-- Directions --
Write out, character for character, the line containing "Outline benign epithelium;" and all lines after it up to the end of the listing.

------ Dataset extract ------

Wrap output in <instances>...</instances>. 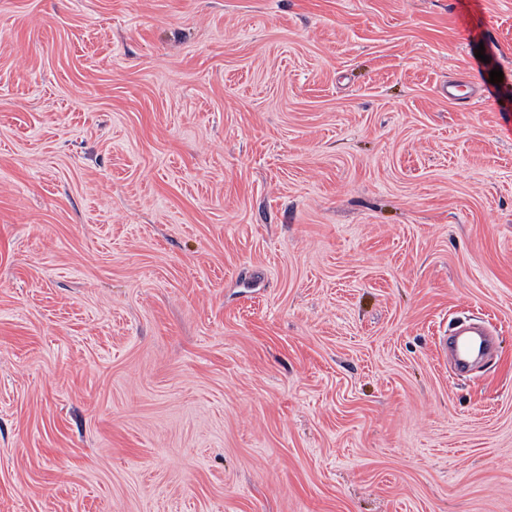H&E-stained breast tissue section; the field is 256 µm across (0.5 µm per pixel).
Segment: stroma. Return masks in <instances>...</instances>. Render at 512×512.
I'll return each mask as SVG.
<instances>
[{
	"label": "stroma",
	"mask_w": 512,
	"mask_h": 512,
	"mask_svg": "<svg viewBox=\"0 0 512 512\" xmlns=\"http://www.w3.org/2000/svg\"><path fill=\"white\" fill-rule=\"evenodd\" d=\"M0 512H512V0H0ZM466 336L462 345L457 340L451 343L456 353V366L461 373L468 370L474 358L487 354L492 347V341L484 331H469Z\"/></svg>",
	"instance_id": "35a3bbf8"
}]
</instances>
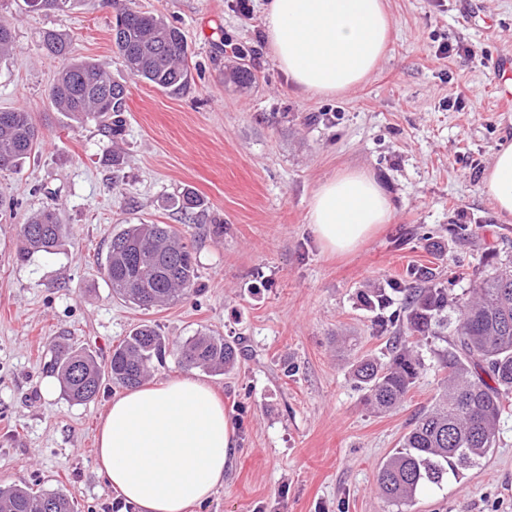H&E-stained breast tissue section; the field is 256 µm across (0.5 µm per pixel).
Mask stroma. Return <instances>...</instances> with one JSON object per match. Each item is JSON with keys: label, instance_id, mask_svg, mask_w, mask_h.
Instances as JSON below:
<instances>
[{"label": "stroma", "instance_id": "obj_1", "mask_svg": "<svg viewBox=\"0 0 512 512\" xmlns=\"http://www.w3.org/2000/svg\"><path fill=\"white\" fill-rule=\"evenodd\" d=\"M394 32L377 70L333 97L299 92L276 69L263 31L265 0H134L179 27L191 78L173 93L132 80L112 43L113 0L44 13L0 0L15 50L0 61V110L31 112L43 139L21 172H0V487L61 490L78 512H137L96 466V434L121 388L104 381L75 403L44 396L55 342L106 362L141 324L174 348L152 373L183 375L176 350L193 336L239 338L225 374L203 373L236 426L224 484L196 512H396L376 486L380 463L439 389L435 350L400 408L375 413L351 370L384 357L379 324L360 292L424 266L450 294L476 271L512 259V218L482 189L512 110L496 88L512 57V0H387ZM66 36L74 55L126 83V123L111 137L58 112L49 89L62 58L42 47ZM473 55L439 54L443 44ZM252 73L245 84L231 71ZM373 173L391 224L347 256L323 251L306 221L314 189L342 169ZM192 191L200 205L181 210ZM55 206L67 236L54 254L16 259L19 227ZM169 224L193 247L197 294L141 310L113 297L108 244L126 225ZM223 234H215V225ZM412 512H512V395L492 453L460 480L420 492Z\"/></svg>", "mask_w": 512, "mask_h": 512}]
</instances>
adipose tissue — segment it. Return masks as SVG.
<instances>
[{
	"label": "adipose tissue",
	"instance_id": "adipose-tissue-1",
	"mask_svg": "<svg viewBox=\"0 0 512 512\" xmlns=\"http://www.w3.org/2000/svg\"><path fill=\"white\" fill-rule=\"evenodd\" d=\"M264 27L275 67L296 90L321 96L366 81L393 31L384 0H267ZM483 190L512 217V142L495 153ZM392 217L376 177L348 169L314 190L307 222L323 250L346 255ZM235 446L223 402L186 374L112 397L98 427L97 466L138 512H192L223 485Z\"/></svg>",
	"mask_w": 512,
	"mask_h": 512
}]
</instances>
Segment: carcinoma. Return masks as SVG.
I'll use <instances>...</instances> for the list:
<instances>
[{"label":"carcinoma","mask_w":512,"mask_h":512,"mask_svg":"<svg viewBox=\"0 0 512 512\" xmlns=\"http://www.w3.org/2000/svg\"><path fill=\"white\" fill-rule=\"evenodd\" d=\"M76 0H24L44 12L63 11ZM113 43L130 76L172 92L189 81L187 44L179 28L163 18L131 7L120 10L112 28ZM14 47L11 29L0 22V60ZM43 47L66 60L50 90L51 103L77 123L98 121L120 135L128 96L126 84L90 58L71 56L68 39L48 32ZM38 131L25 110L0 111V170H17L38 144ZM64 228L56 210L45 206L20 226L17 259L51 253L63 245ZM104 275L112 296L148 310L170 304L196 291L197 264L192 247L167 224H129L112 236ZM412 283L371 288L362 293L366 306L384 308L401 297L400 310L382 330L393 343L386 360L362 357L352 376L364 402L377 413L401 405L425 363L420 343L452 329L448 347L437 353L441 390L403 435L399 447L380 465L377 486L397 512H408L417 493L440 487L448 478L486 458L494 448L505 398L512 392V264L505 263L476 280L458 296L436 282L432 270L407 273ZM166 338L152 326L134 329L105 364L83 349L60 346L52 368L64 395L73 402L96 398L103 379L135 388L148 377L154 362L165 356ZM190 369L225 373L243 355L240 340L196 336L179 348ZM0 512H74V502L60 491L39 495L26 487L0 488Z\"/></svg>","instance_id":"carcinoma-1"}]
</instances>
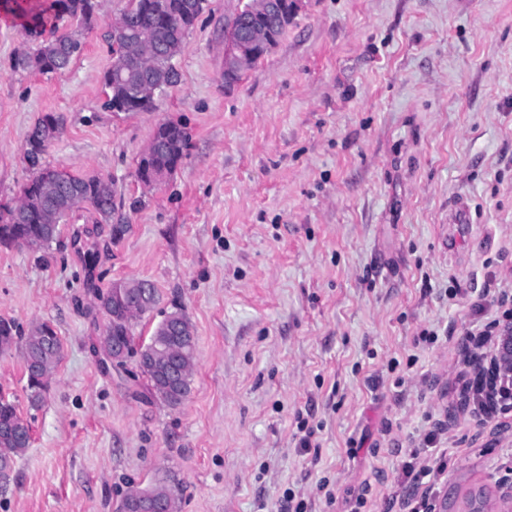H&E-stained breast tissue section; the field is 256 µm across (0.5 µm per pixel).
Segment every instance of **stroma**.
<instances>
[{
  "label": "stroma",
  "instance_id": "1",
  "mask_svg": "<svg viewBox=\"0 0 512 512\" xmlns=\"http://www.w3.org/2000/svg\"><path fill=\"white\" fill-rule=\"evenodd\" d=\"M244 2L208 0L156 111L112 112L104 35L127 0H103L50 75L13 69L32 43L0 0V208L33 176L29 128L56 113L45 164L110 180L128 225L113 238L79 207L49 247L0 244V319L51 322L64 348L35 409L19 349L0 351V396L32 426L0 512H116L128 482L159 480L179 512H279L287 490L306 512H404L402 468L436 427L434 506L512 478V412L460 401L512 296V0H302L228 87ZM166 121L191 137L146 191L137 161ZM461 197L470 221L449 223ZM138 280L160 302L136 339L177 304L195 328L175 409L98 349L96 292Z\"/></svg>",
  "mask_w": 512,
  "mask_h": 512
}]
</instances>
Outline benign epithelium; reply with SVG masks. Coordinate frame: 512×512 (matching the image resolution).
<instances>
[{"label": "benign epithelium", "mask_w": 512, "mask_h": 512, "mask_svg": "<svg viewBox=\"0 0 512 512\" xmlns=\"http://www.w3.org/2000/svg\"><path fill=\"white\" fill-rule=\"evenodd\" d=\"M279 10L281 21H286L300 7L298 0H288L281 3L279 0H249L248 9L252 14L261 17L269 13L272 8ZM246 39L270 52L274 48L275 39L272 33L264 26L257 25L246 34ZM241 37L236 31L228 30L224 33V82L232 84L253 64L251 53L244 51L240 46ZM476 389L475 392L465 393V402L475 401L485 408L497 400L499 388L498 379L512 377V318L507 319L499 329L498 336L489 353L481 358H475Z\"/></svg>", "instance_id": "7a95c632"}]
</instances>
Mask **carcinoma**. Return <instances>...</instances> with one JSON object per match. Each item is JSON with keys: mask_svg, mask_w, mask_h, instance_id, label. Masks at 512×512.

------

-- Task result --
Outline benign epithelium; reply with SVG masks. Coordinate frame: 512×512 (matching the image resolution).
<instances>
[{"label": "benign epithelium", "mask_w": 512, "mask_h": 512, "mask_svg": "<svg viewBox=\"0 0 512 512\" xmlns=\"http://www.w3.org/2000/svg\"><path fill=\"white\" fill-rule=\"evenodd\" d=\"M279 10L281 21H286L300 7L298 0H288L281 3L279 0H249L248 9L252 14L261 17L269 13L272 8ZM246 39L270 52L274 48L275 39L272 33L264 26L257 25L246 34ZM241 37L236 31L228 30L224 33V82L232 84L253 64L251 53L244 51L240 46ZM476 389L475 392L465 393V402L475 401L485 408L497 400L499 388L498 379L512 377V318L507 319L499 329L498 336L489 353L481 358H475Z\"/></svg>", "instance_id": "7a95c632"}]
</instances>
Mask **carcinoma**. Return <instances>...</instances> with one JSON object per match. Each item is JSON with keys: mask_svg, mask_w, mask_h, instance_id, label. Masks at 512×512.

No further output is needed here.